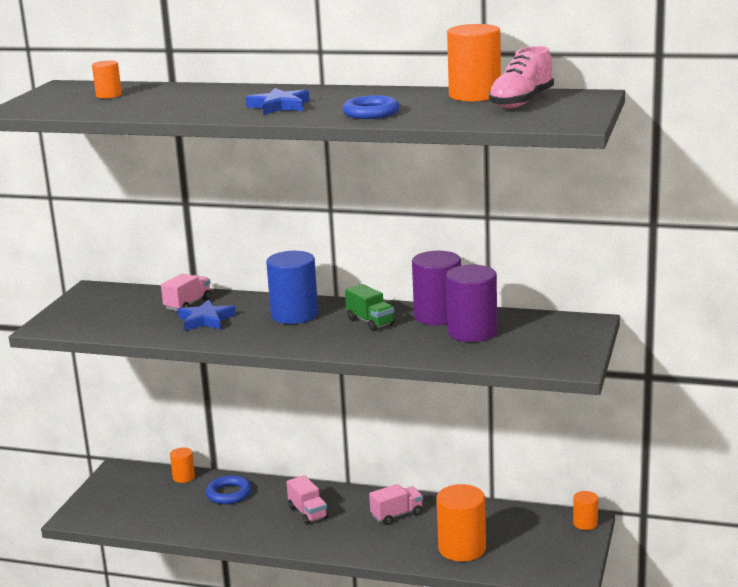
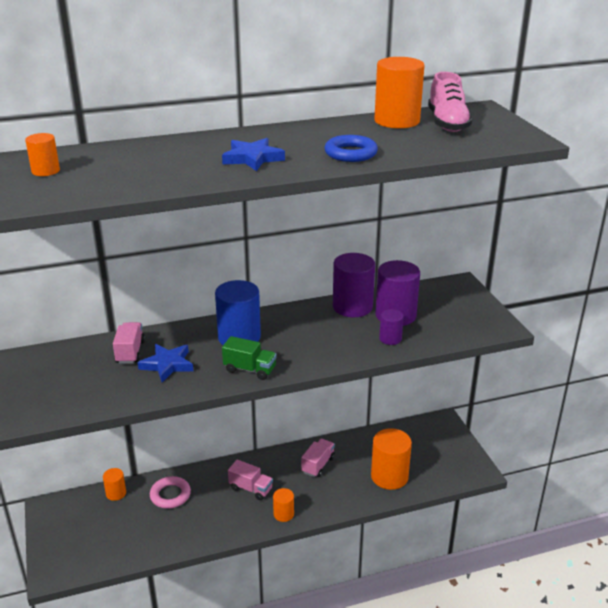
camera: 35 degrees left, 10 degrees up
(229, 494) = (170, 495): blue ring -> pink ring
(370, 322) = (309, 327): green truck -> green truck (250, 369)
(437, 348) = (390, 338): none -> purple cylinder
(585, 523) = (445, 424): orange cylinder -> orange cylinder (283, 514)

################

* _Assigned task_: Everything from the line with "(229, 494) = (170, 495): blue" to the last line of the data is what to return, word for word; leave out the rest.

* _Exercise output_:
(229, 494) = (170, 495): blue ring -> pink ring
(370, 322) = (309, 327): green truck -> green truck (250, 369)
(437, 348) = (390, 338): none -> purple cylinder
(585, 523) = (445, 424): orange cylinder -> orange cylinder (283, 514)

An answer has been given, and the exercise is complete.